> _DATA FOR ANALYSIS_:
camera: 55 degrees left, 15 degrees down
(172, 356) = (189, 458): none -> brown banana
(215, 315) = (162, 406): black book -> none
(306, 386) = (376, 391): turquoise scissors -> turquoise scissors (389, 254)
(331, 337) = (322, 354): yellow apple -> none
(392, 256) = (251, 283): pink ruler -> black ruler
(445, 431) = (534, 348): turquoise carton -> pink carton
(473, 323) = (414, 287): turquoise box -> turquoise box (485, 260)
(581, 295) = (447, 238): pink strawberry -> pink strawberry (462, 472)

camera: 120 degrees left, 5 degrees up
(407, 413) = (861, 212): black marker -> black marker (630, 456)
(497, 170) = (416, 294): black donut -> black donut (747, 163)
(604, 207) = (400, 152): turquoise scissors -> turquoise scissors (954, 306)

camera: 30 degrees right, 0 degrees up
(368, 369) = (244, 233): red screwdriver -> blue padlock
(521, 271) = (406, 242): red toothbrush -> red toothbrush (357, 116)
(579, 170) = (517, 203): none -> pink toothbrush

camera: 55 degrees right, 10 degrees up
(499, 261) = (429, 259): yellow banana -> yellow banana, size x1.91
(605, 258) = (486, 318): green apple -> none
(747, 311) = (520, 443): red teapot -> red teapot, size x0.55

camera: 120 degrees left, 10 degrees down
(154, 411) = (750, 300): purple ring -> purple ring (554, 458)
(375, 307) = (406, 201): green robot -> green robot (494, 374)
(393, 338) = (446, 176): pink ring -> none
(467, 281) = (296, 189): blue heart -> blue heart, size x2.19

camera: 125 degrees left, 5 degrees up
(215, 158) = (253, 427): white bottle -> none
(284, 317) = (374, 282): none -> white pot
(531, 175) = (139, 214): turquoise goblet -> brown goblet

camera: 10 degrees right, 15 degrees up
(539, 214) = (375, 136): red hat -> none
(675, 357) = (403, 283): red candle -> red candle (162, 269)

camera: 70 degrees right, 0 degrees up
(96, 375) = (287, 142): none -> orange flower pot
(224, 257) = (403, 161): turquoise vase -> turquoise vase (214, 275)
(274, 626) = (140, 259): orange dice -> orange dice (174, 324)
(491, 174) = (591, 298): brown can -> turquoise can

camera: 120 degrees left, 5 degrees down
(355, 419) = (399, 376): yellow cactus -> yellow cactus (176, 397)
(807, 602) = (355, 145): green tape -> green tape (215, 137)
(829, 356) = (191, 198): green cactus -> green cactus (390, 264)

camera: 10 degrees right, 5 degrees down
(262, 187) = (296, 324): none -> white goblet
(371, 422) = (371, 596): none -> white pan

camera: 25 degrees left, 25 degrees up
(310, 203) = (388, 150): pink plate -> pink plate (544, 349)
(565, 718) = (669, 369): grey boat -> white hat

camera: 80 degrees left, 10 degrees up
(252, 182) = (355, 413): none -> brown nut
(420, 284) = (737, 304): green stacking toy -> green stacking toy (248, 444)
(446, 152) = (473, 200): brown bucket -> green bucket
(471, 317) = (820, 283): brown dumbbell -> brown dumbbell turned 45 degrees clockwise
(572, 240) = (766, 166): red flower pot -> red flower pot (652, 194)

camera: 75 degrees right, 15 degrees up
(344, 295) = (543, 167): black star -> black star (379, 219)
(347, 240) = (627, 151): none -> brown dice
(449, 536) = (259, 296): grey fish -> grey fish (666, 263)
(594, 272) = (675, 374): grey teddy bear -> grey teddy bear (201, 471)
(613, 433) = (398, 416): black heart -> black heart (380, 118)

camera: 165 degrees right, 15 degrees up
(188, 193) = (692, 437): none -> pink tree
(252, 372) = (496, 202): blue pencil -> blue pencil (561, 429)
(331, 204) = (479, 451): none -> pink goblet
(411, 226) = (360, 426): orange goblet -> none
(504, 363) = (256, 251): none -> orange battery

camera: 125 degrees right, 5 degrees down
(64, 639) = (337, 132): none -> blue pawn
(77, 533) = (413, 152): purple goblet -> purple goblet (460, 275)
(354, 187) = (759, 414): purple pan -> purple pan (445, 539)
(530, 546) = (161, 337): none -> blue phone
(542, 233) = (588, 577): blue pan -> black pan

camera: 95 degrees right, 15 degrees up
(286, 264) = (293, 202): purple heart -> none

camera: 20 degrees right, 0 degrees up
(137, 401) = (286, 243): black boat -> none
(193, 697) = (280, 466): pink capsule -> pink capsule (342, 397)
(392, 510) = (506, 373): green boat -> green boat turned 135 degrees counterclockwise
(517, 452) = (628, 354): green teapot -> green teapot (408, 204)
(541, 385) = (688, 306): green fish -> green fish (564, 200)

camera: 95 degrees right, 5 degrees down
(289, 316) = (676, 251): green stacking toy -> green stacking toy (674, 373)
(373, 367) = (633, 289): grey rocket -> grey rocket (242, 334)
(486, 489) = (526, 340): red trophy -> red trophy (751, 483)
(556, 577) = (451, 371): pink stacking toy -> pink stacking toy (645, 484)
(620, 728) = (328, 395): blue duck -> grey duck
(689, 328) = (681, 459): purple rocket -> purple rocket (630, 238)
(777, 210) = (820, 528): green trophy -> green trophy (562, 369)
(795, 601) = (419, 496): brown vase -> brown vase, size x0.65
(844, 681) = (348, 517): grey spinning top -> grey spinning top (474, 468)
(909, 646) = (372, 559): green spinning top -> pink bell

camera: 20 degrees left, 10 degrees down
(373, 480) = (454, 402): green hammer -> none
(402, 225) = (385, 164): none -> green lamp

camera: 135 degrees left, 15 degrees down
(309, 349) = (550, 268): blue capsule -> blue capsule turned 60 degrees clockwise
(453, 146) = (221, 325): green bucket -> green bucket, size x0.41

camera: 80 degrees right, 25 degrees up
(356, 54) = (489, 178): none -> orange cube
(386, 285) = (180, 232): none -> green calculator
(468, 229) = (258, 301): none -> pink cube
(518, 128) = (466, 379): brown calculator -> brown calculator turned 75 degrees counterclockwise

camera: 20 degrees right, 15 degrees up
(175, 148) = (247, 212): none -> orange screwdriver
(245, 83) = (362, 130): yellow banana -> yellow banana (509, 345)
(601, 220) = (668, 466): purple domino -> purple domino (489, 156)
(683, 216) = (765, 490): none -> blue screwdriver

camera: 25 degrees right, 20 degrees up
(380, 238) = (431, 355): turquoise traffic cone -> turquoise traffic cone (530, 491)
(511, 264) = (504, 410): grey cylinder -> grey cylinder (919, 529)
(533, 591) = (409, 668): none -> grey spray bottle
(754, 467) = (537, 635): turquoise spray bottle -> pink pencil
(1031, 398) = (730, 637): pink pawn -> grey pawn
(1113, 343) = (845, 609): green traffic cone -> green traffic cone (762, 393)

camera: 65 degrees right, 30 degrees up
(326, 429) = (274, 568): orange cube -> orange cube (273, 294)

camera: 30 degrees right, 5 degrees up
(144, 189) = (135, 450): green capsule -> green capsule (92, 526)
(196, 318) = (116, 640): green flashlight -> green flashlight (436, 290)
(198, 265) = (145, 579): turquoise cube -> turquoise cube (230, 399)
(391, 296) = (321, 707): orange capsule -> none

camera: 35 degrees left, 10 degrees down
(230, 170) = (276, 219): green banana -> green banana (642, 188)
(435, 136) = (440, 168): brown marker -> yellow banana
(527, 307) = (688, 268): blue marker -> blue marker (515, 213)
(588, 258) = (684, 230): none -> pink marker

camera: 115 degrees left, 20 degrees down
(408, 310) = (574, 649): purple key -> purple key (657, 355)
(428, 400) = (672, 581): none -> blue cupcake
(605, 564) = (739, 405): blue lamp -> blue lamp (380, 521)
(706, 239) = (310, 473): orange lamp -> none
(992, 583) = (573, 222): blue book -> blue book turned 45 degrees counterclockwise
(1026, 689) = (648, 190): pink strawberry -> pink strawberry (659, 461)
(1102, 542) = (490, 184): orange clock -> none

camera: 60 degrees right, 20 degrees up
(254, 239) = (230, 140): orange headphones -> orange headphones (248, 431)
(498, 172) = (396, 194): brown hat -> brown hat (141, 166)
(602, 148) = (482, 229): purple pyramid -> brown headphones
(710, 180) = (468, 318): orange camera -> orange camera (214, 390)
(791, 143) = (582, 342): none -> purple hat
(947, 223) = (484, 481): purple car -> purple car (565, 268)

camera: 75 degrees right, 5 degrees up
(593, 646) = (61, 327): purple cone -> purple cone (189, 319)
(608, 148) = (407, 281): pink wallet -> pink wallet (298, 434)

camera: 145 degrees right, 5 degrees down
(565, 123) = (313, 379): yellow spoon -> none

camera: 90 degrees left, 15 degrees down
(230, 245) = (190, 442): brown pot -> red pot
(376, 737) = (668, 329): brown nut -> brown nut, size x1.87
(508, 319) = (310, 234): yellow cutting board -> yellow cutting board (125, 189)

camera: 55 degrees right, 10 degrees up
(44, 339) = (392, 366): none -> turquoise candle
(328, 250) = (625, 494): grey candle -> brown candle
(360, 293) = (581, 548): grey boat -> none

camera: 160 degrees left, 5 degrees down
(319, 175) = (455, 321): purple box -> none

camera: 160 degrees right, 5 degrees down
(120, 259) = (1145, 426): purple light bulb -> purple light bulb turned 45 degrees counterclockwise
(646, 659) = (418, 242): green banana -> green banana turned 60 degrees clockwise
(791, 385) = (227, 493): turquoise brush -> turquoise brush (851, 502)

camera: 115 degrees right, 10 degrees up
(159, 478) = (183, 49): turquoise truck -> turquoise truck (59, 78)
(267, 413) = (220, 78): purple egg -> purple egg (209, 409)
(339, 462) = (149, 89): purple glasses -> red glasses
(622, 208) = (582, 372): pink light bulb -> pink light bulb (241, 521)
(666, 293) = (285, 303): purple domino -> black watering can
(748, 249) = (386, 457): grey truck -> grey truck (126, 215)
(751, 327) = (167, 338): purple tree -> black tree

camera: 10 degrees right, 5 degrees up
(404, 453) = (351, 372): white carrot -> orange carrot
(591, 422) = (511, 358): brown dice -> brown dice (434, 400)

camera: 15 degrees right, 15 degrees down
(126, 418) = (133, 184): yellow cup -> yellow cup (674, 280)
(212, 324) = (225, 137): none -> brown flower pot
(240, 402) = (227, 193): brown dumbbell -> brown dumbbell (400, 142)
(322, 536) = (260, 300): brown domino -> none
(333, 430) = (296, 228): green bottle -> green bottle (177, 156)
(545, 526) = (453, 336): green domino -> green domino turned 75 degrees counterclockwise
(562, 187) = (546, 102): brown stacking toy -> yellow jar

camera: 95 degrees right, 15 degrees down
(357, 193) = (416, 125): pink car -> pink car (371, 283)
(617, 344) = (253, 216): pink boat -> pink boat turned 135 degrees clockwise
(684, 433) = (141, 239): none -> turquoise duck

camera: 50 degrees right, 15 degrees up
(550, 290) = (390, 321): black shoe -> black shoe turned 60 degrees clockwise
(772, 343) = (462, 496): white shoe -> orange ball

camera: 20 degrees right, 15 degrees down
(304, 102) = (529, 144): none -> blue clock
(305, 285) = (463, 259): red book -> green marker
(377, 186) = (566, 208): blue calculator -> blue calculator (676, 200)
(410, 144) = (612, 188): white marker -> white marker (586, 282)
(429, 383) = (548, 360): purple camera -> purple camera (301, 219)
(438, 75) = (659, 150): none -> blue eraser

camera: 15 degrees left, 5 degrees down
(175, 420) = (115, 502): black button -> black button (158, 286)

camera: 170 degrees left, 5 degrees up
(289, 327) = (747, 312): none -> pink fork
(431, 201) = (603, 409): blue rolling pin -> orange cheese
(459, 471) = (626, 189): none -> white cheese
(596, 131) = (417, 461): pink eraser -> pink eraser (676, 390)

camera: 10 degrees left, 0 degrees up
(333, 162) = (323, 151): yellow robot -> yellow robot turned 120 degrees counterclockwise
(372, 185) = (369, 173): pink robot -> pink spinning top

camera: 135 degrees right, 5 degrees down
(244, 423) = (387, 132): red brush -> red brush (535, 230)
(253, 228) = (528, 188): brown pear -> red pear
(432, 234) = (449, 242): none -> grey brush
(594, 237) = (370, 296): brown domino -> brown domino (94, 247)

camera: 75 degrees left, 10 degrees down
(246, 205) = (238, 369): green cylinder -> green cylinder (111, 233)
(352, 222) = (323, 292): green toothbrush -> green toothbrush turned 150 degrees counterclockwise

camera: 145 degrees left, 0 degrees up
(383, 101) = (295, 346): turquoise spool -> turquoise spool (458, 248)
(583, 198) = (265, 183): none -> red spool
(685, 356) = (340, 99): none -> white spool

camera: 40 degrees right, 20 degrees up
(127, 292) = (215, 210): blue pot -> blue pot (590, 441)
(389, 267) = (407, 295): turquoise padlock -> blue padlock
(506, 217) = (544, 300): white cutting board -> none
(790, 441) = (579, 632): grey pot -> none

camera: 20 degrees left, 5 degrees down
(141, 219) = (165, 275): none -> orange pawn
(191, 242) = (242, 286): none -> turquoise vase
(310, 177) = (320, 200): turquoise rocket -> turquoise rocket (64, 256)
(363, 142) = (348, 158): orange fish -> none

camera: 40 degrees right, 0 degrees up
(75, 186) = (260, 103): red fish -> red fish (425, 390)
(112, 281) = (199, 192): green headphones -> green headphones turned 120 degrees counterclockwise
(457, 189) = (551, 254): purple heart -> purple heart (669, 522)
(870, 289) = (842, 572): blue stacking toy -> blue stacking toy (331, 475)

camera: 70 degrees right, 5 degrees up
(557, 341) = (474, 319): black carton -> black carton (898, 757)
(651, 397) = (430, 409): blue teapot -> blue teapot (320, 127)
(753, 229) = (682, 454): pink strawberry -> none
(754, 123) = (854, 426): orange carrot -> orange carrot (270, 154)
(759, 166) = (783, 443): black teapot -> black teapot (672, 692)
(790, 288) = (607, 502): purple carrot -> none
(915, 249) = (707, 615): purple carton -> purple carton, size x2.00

> _TASK DESCRIPTION_: Whenever the word "dice" appears in a line of the listing, report that line.

> _ANSWER AREA_:
(274, 626) = (140, 259): orange dice -> orange dice (174, 324)
(347, 240) = (627, 151): none -> brown dice
(591, 422) = (511, 358): brown dice -> brown dice (434, 400)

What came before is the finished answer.